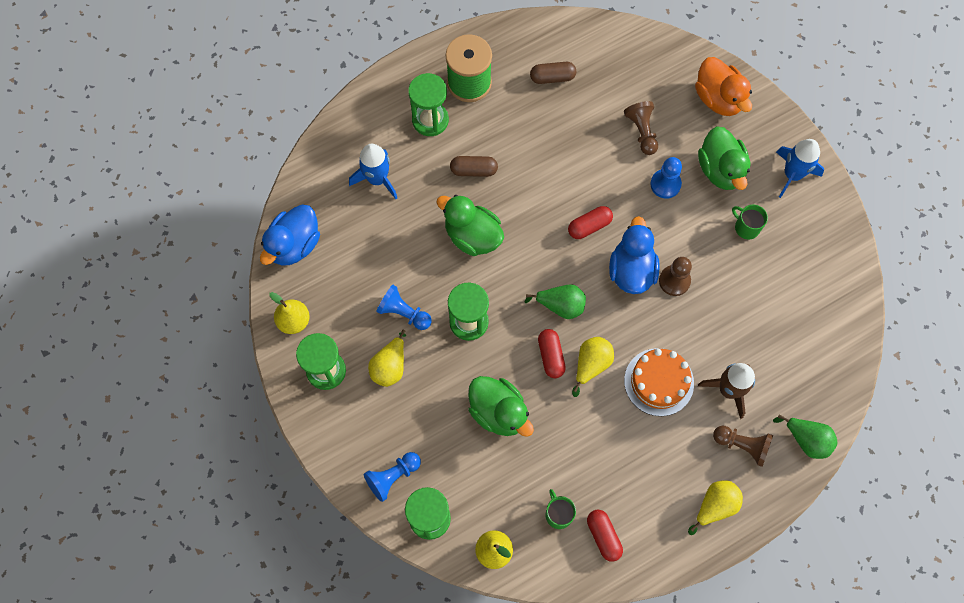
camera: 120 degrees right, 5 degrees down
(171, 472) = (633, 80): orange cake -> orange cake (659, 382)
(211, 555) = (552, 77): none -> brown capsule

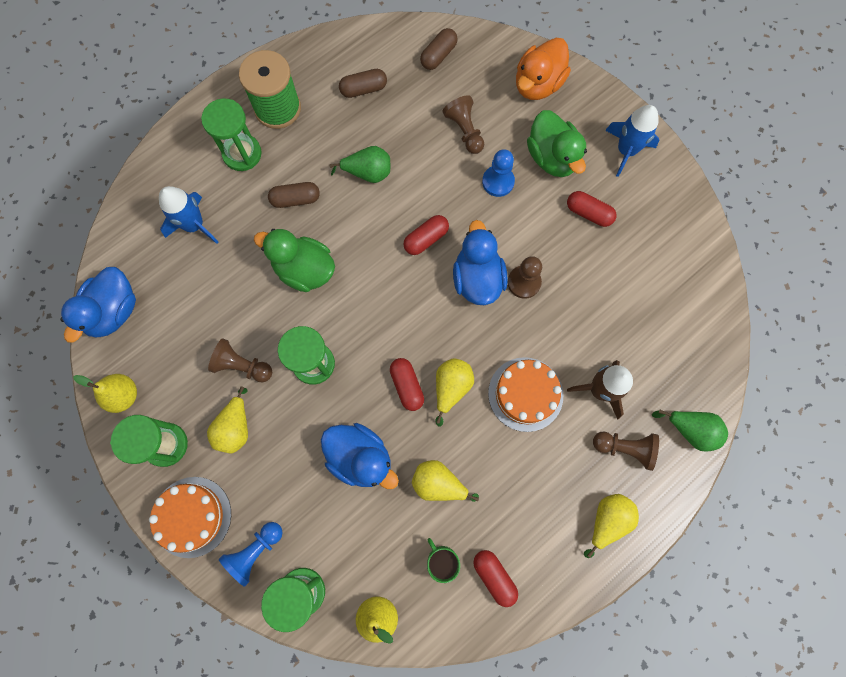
camera: 10 degrees left, 5 degrees up
(341, 437) = (192, 516): none -> orange cake
(403, 313) = (242, 366): blue pawn -> brown pawn
(499, 412) = (360, 458): green duck -> blue duck
(560, 306) = (409, 329): green pear -> green pear (368, 173)
(566, 447) = (438, 483): none -> yellow pear
(628, 56) = (438, 55): none -> brown capsule
(718, 99) = (537, 84): orange duck -> orange duck turned 75 degrees clockwise
(746, 227) = (588, 213): green mug -> red capsule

------------

WORK ITEM> Output the listing exactly, without images.

SOLUTION TO THIS EXERCISE>
camera: 120 degrees right, 5 degrees down
(171, 472) = (633, 80): orange cake -> orange cake (659, 382)
(211, 555) = (552, 77): none -> brown capsule

camera: 10 degrees left, 5 degrees up
(341, 437) = (192, 516): none -> orange cake
(403, 313) = (242, 366): blue pawn -> brown pawn
(499, 412) = (360, 458): green duck -> blue duck
(560, 306) = (409, 329): green pear -> green pear (368, 173)
(566, 447) = (438, 483): none -> yellow pear
(628, 56) = (438, 55): none -> brown capsule
(718, 99) = (537, 84): orange duck -> orange duck turned 75 degrees clockwise
(746, 227) = (588, 213): green mug -> red capsule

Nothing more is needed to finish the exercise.